(Object state change records)
=== Section Start ===

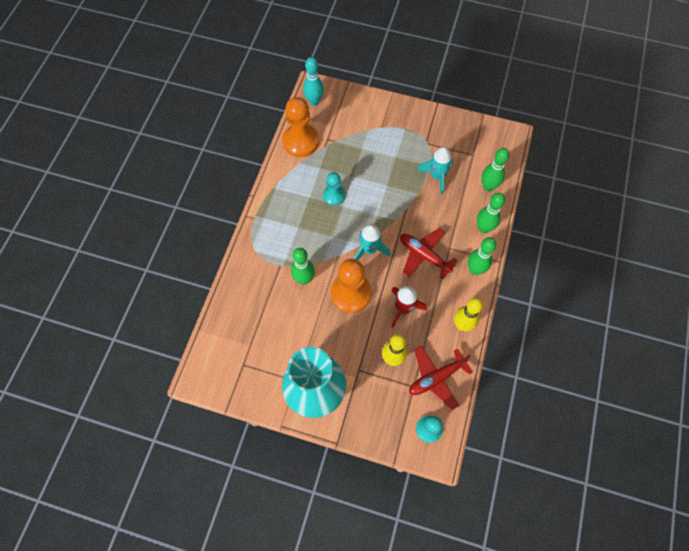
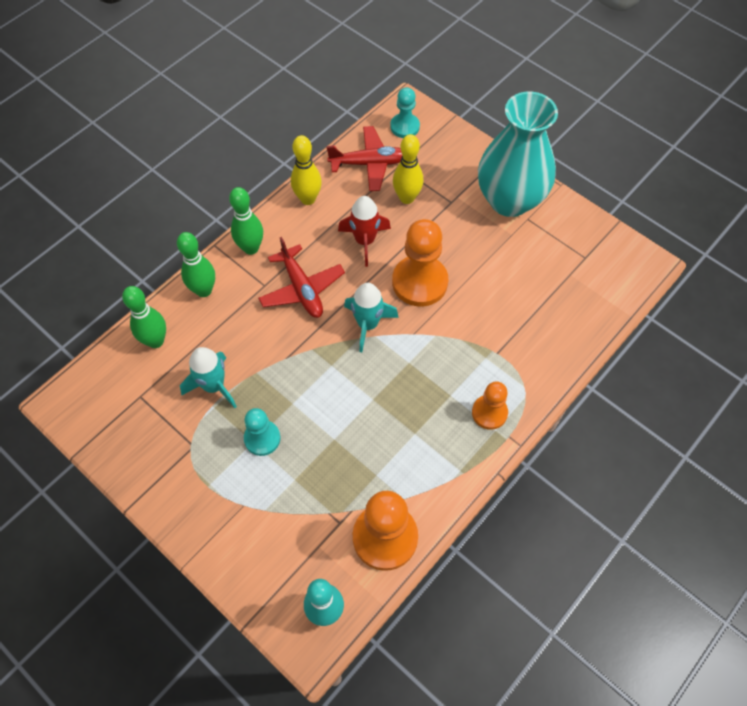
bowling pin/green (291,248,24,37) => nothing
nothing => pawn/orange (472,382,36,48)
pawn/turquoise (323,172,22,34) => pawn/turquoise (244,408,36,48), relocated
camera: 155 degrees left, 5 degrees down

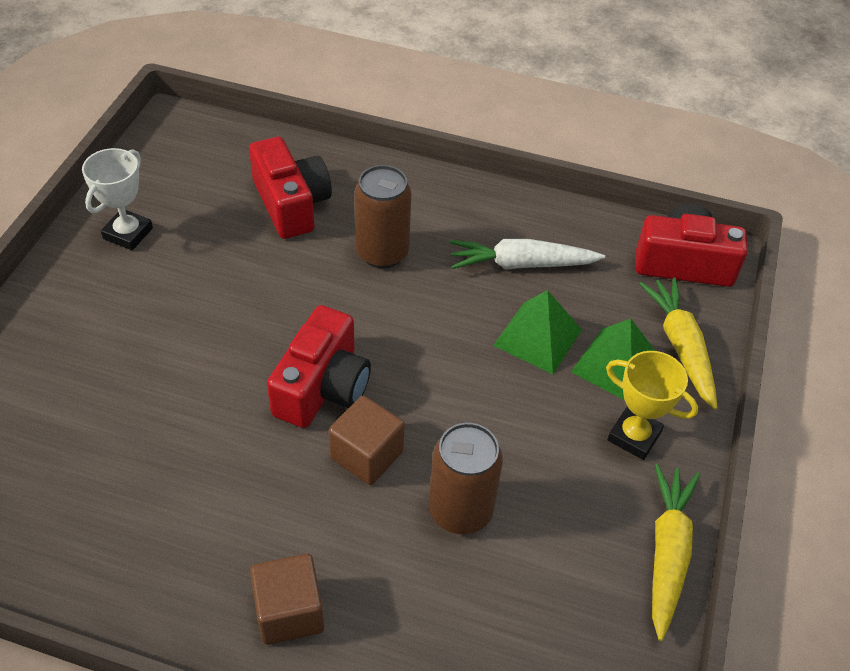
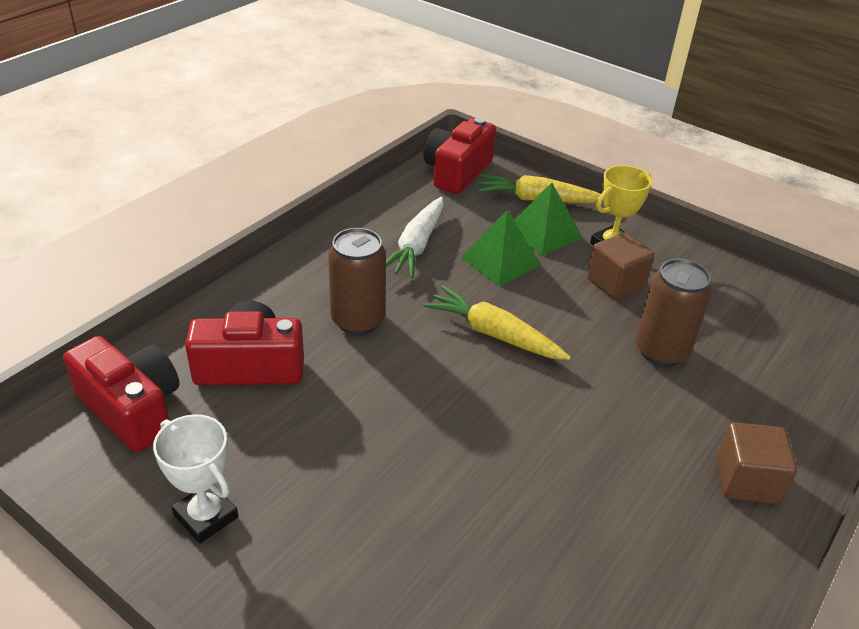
camera/red (267,305,104,123) => camera/red (63,336,116,116), relocated
cube/brown (329,396,76,89) => cube/brown (587,232,67,68), relocated
carrot/yellow (652,464,48,177) => carrot/yellow (423,286,148,74), relocated
camera: 70 degrees left, 10 degrees down

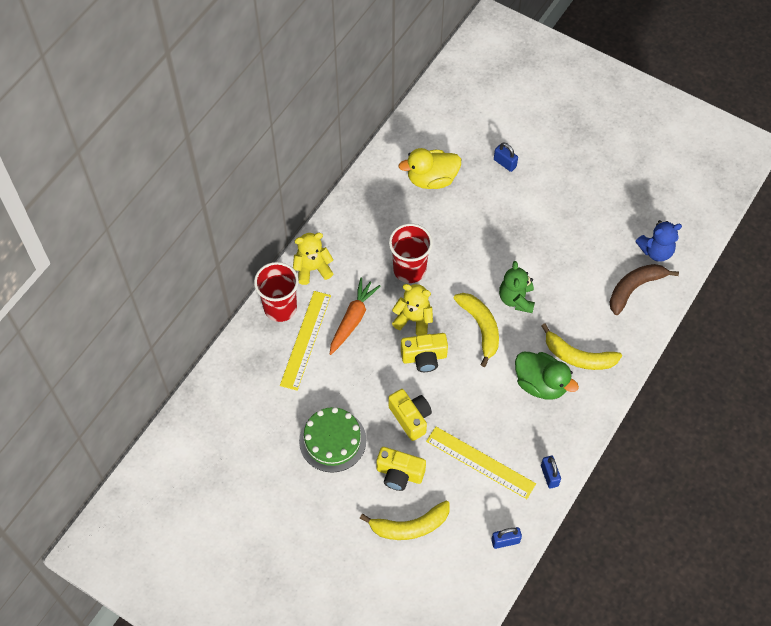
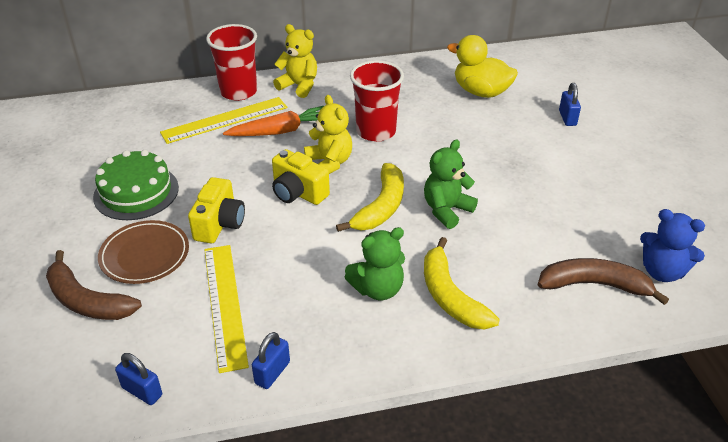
camera/yellow (376,447,50,44) => plate/brown (98,220,91,64)
duck/green (515,352,64,48) => teddy bear/green (345,227,60,73)
banana/yellow (360,501,90,39) => banana/brown (46,250,96,70)
camera: 45 degrees right, 20 degrees down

=== Section End ===

### WHAT YOU SHOULD DO:
Extract every line from the records above that contains the word "brown".

### ANSWER BELOW:
cube/brown (329,396,76,89) => cube/brown (587,232,67,68), relocated
camera/yellow (376,447,50,44) => plate/brown (98,220,91,64)
banana/yellow (360,501,90,39) => banana/brown (46,250,96,70)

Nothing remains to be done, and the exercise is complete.